(Revision comparison data)
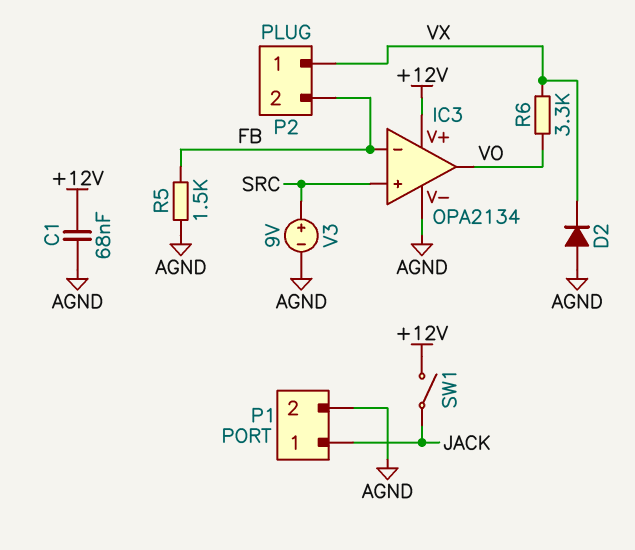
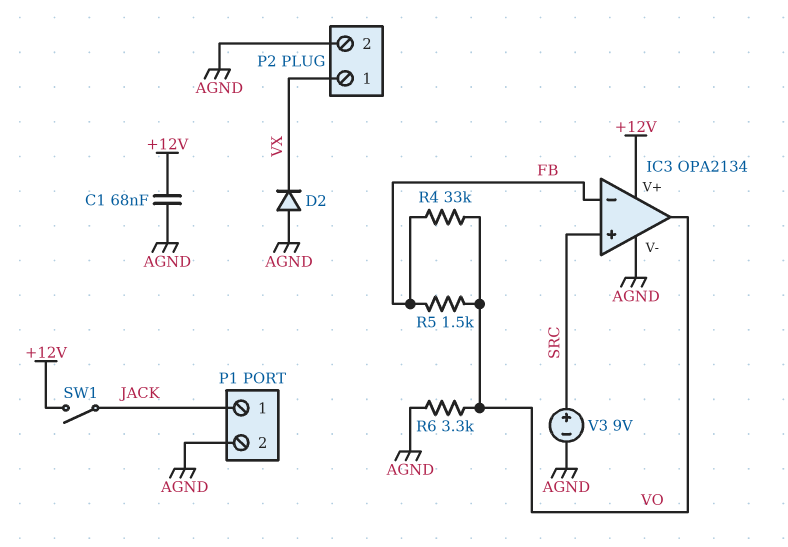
P2 pin 2: FB -> AGND
R4: none -> 33k (FB, VO)
R5: 1.5k (AGND, FB) -> 1.5k (FB, VO)
R6: 3.3k (VO, VX) -> 3.3k (AGND, VO)

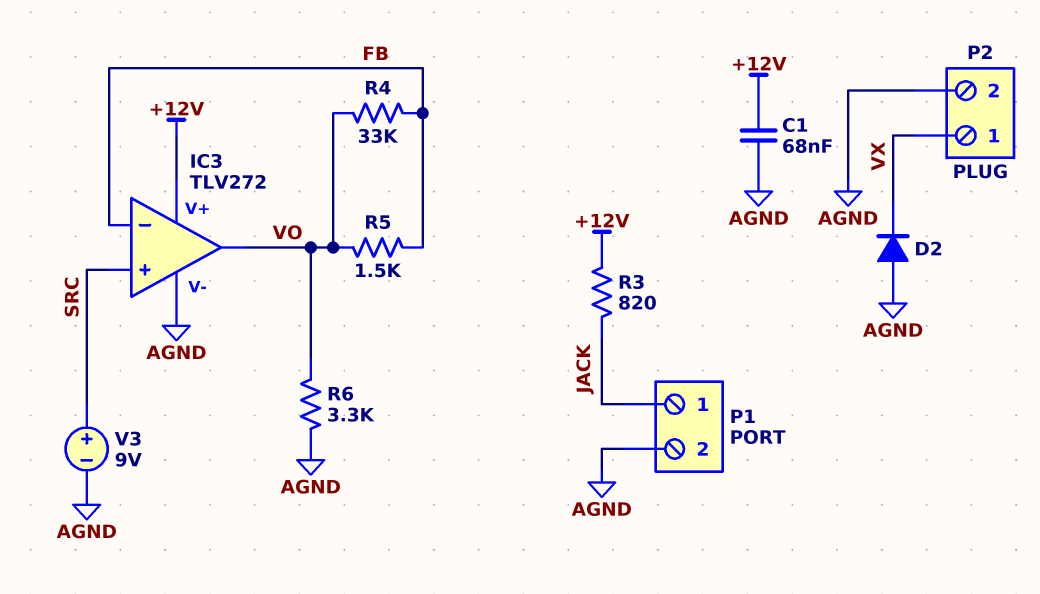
IC3: OPA2134 -> TLV272
R3: none -> 820 (+12V, JACK)
SW1: switch (+12V, JACK) -> none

## EXERCISE DESCRIPTION
Go through the data above and return each line containing the string "JACK".

## OUTPUT OF THE TASK
R3: none -> 820 (+12V, JACK)
SW1: switch (+12V, JACK) -> none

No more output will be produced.